▶ **Provided entries**
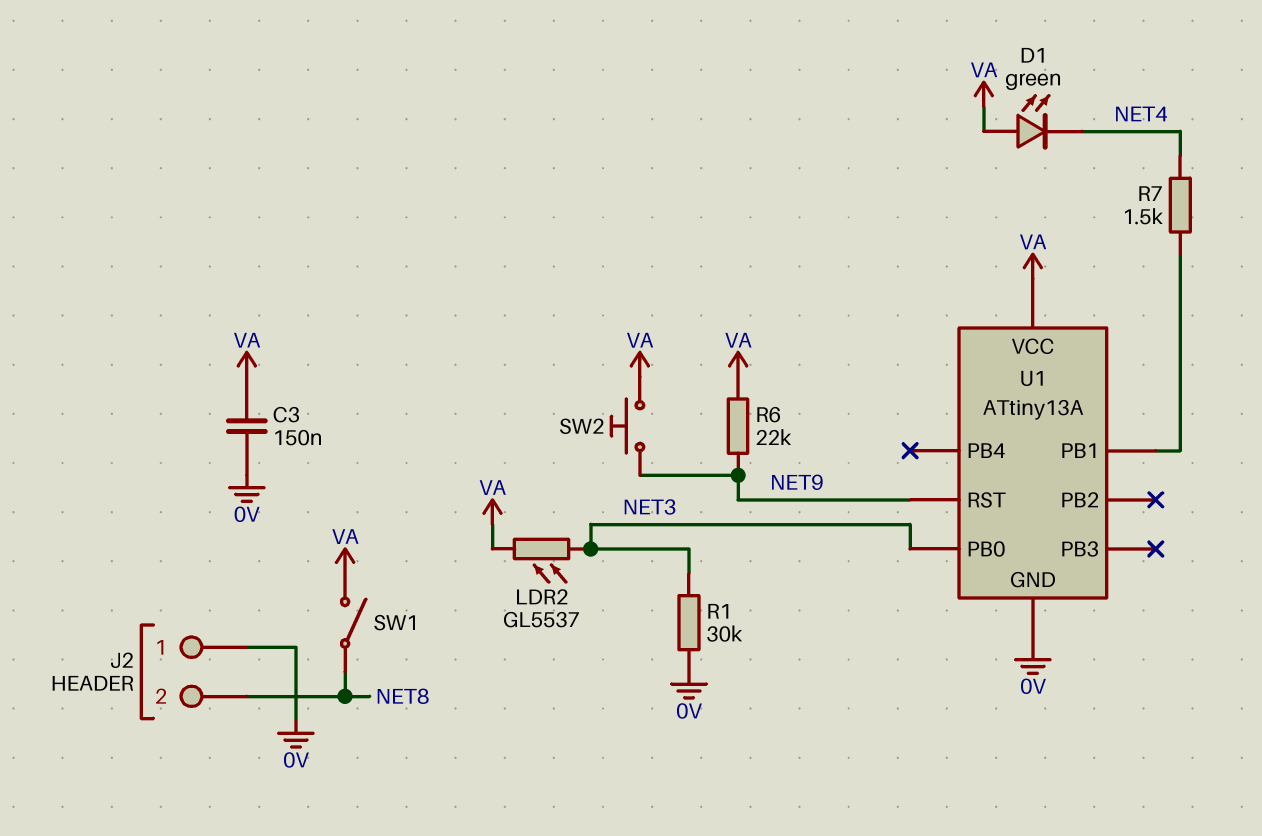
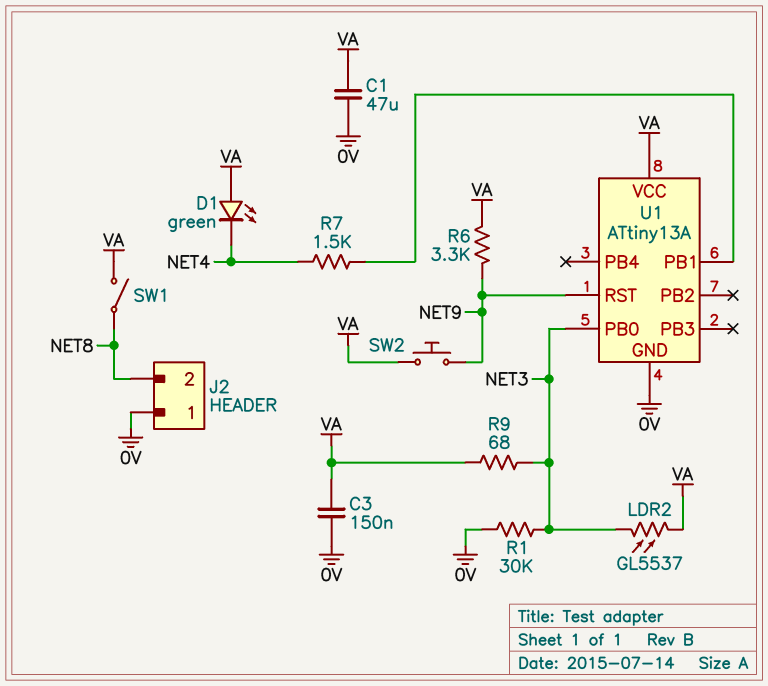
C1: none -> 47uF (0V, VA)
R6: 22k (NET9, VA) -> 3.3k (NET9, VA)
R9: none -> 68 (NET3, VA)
--
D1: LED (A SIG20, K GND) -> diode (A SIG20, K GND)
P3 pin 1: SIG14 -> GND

▶ **Instructions for the task**
Given the records above, restate word for word only the lines starting at the one with "C1: none -> 47uF (0V, VA)" and ending at the one with "R9: none -> 68 (NET3, VA)".

▶ **Solution below**
C1: none -> 47uF (0V, VA)
R6: 22k (NET9, VA) -> 3.3k (NET9, VA)
R9: none -> 68 (NET3, VA)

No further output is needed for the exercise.